INFORMATION SHOWN:
** Begin **

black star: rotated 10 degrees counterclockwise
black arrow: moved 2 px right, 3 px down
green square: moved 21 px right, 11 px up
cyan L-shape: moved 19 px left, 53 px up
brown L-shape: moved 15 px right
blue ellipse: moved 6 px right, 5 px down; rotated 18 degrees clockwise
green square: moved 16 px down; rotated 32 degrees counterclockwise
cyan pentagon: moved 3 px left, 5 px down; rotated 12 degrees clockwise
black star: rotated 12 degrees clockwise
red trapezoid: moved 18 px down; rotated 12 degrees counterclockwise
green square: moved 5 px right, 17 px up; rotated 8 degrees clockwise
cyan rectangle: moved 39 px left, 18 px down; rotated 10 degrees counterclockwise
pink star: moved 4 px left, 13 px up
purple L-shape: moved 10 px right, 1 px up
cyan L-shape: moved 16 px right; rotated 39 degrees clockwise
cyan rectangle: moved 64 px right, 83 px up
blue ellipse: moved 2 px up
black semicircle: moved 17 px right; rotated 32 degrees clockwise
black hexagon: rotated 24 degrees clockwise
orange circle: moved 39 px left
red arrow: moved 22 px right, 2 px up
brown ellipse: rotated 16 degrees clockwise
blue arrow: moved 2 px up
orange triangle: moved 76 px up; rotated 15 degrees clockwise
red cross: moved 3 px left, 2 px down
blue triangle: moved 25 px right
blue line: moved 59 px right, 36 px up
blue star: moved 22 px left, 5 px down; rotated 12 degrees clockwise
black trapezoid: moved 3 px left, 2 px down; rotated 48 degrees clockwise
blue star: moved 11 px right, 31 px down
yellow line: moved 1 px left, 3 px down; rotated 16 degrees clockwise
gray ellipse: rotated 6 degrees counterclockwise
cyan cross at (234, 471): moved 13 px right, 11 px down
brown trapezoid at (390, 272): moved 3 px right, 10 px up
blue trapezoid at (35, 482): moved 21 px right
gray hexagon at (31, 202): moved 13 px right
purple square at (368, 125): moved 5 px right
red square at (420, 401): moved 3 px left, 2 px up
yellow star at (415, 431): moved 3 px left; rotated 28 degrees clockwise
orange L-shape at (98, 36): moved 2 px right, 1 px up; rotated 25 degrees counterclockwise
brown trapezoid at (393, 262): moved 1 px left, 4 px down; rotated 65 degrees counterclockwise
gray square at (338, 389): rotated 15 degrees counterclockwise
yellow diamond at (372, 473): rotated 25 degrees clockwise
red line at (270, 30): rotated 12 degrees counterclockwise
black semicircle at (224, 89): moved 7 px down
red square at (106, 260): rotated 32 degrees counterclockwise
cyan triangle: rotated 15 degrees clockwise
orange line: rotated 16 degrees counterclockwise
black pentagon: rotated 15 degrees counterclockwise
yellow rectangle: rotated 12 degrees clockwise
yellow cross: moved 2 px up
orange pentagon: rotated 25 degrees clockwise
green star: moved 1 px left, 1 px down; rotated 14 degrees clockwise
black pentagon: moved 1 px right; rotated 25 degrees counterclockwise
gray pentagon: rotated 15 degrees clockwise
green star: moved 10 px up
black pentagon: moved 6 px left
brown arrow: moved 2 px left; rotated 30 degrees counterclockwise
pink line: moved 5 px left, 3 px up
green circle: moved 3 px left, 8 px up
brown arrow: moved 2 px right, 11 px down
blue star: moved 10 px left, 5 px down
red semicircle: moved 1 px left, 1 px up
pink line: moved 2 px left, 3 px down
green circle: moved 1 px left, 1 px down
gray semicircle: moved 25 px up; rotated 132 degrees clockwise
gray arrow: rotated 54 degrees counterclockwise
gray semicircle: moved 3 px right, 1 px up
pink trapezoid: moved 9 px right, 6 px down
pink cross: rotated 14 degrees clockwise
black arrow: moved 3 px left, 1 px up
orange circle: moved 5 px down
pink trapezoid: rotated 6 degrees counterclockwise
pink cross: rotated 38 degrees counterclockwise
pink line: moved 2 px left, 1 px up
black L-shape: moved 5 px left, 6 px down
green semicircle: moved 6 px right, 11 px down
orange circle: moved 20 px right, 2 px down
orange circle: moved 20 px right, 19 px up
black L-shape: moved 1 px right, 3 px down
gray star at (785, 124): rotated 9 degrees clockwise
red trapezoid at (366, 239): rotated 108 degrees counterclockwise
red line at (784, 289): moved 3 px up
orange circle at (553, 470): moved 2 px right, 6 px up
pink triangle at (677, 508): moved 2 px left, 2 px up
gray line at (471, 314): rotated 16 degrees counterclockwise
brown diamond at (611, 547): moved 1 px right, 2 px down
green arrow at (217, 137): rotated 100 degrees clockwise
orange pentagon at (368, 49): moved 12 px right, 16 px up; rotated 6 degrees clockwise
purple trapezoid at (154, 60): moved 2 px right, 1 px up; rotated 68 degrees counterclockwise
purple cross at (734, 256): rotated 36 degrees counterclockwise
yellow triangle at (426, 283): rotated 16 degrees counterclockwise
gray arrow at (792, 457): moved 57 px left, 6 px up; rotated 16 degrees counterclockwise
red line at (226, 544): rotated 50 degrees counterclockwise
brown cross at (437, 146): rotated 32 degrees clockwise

** End **

TASK TO CARRY OUT: Reproduce all of the records above verbatim, line by line and in their original order.

OUTPUT FOR THIS EXERCISE:
black star: rotated 10 degrees counterclockwise
black arrow: moved 2 px right, 3 px down
green square: moved 21 px right, 11 px up
cyan L-shape: moved 19 px left, 53 px up
brown L-shape: moved 15 px right
blue ellipse: moved 6 px right, 5 px down; rotated 18 degrees clockwise
green square: moved 16 px down; rotated 32 degrees counterclockwise
cyan pentagon: moved 3 px left, 5 px down; rotated 12 degrees clockwise
black star: rotated 12 degrees clockwise
red trapezoid: moved 18 px down; rotated 12 degrees counterclockwise
green square: moved 5 px right, 17 px up; rotated 8 degrees clockwise
cyan rectangle: moved 39 px left, 18 px down; rotated 10 degrees counterclockwise
pink star: moved 4 px left, 13 px up
purple L-shape: moved 10 px right, 1 px up
cyan L-shape: moved 16 px right; rotated 39 degrees clockwise
cyan rectangle: moved 64 px right, 83 px up
blue ellipse: moved 2 px up
black semicircle: moved 17 px right; rotated 32 degrees clockwise
black hexagon: rotated 24 degrees clockwise
orange circle: moved 39 px left
red arrow: moved 22 px right, 2 px up
brown ellipse: rotated 16 degrees clockwise
blue arrow: moved 2 px up
orange triangle: moved 76 px up; rotated 15 degrees clockwise
red cross: moved 3 px left, 2 px down
blue triangle: moved 25 px right
blue line: moved 59 px right, 36 px up
blue star: moved 22 px left, 5 px down; rotated 12 degrees clockwise
black trapezoid: moved 3 px left, 2 px down; rotated 48 degrees clockwise
blue star: moved 11 px right, 31 px down
yellow line: moved 1 px left, 3 px down; rotated 16 degrees clockwise
gray ellipse: rotated 6 degrees counterclockwise
cyan cross at (234, 471): moved 13 px right, 11 px down
brown trapezoid at (390, 272): moved 3 px right, 10 px up
blue trapezoid at (35, 482): moved 21 px right
gray hexagon at (31, 202): moved 13 px right
purple square at (368, 125): moved 5 px right
red square at (420, 401): moved 3 px left, 2 px up
yellow star at (415, 431): moved 3 px left; rotated 28 degrees clockwise
orange L-shape at (98, 36): moved 2 px right, 1 px up; rotated 25 degrees counterclockwise
brown trapezoid at (393, 262): moved 1 px left, 4 px down; rotated 65 degrees counterclockwise
gray square at (338, 389): rotated 15 degrees counterclockwise
yellow diamond at (372, 473): rotated 25 degrees clockwise
red line at (270, 30): rotated 12 degrees counterclockwise
black semicircle at (224, 89): moved 7 px down
red square at (106, 260): rotated 32 degrees counterclockwise
cyan triangle: rotated 15 degrees clockwise
orange line: rotated 16 degrees counterclockwise
black pentagon: rotated 15 degrees counterclockwise
yellow rectangle: rotated 12 degrees clockwise
yellow cross: moved 2 px up
orange pentagon: rotated 25 degrees clockwise
green star: moved 1 px left, 1 px down; rotated 14 degrees clockwise
black pentagon: moved 1 px right; rotated 25 degrees counterclockwise
gray pentagon: rotated 15 degrees clockwise
green star: moved 10 px up
black pentagon: moved 6 px left
brown arrow: moved 2 px left; rotated 30 degrees counterclockwise
pink line: moved 5 px left, 3 px up
green circle: moved 3 px left, 8 px up
brown arrow: moved 2 px right, 11 px down
blue star: moved 10 px left, 5 px down
red semicircle: moved 1 px left, 1 px up
pink line: moved 2 px left, 3 px down
green circle: moved 1 px left, 1 px down
gray semicircle: moved 25 px up; rotated 132 degrees clockwise
gray arrow: rotated 54 degrees counterclockwise
gray semicircle: moved 3 px right, 1 px up
pink trapezoid: moved 9 px right, 6 px down
pink cross: rotated 14 degrees clockwise
black arrow: moved 3 px left, 1 px up
orange circle: moved 5 px down
pink trapezoid: rotated 6 degrees counterclockwise
pink cross: rotated 38 degrees counterclockwise
pink line: moved 2 px left, 1 px up
black L-shape: moved 5 px left, 6 px down
green semicircle: moved 6 px right, 11 px down
orange circle: moved 20 px right, 2 px down
orange circle: moved 20 px right, 19 px up
black L-shape: moved 1 px right, 3 px down
gray star at (785, 124): rotated 9 degrees clockwise
red trapezoid at (366, 239): rotated 108 degrees counterclockwise
red line at (784, 289): moved 3 px up
orange circle at (553, 470): moved 2 px right, 6 px up
pink triangle at (677, 508): moved 2 px left, 2 px up
gray line at (471, 314): rotated 16 degrees counterclockwise
brown diamond at (611, 547): moved 1 px right, 2 px down
green arrow at (217, 137): rotated 100 degrees clockwise
orange pentagon at (368, 49): moved 12 px right, 16 px up; rotated 6 degrees clockwise
purple trapezoid at (154, 60): moved 2 px right, 1 px up; rotated 68 degrees counterclockwise
purple cross at (734, 256): rotated 36 degrees counterclockwise
yellow triangle at (426, 283): rotated 16 degrees counterclockwise
gray arrow at (792, 457): moved 57 px left, 6 px up; rotated 16 degrees counterclockwise
red line at (226, 544): rotated 50 degrees counterclockwise
brown cross at (437, 146): rotated 32 degrees clockwise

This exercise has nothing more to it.